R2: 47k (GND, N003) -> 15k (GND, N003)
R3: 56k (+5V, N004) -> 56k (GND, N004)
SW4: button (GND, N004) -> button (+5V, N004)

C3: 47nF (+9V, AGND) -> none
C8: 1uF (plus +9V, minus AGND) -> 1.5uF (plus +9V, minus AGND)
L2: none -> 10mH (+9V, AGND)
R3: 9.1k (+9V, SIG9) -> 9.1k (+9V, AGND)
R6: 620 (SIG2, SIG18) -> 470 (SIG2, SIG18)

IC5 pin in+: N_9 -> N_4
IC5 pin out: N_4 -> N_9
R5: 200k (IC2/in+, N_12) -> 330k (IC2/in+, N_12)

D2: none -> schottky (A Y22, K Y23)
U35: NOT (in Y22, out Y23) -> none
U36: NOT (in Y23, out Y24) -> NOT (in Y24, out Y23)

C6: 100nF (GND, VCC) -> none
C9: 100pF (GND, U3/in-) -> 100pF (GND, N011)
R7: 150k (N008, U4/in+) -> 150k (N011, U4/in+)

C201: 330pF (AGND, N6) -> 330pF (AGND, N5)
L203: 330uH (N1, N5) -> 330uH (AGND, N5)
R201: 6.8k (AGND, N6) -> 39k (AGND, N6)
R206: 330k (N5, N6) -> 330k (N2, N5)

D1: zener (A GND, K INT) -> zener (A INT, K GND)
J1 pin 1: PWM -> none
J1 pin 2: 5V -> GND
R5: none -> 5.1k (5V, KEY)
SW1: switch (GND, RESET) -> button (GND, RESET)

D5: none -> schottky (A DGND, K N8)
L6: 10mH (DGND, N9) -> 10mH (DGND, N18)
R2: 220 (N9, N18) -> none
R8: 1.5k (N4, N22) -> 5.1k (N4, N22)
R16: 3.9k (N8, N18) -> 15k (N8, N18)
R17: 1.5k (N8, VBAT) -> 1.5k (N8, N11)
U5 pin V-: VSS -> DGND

• **Activity**:
What is needed is every line from the beginning of the data up to and including the line with "R5: none -> 5.1k (5V, KEY)", given again word for word.

• **Solution for this problem**:
R2: 47k (GND, N003) -> 15k (GND, N003)
R3: 56k (+5V, N004) -> 56k (GND, N004)
SW4: button (GND, N004) -> button (+5V, N004)

C3: 47nF (+9V, AGND) -> none
C8: 1uF (plus +9V, minus AGND) -> 1.5uF (plus +9V, minus AGND)
L2: none -> 10mH (+9V, AGND)
R3: 9.1k (+9V, SIG9) -> 9.1k (+9V, AGND)
R6: 620 (SIG2, SIG18) -> 470 (SIG2, SIG18)

IC5 pin in+: N_9 -> N_4
IC5 pin out: N_4 -> N_9
R5: 200k (IC2/in+, N_12) -> 330k (IC2/in+, N_12)

D2: none -> schottky (A Y22, K Y23)
U35: NOT (in Y22, out Y23) -> none
U36: NOT (in Y23, out Y24) -> NOT (in Y24, out Y23)

C6: 100nF (GND, VCC) -> none
C9: 100pF (GND, U3/in-) -> 100pF (GND, N011)
R7: 150k (N008, U4/in+) -> 150k (N011, U4/in+)

C201: 330pF (AGND, N6) -> 330pF (AGND, N5)
L203: 330uH (N1, N5) -> 330uH (AGND, N5)
R201: 6.8k (AGND, N6) -> 39k (AGND, N6)
R206: 330k (N5, N6) -> 330k (N2, N5)

D1: zener (A GND, K INT) -> zener (A INT, K GND)
J1 pin 1: PWM -> none
J1 pin 2: 5V -> GND
R5: none -> 5.1k (5V, KEY)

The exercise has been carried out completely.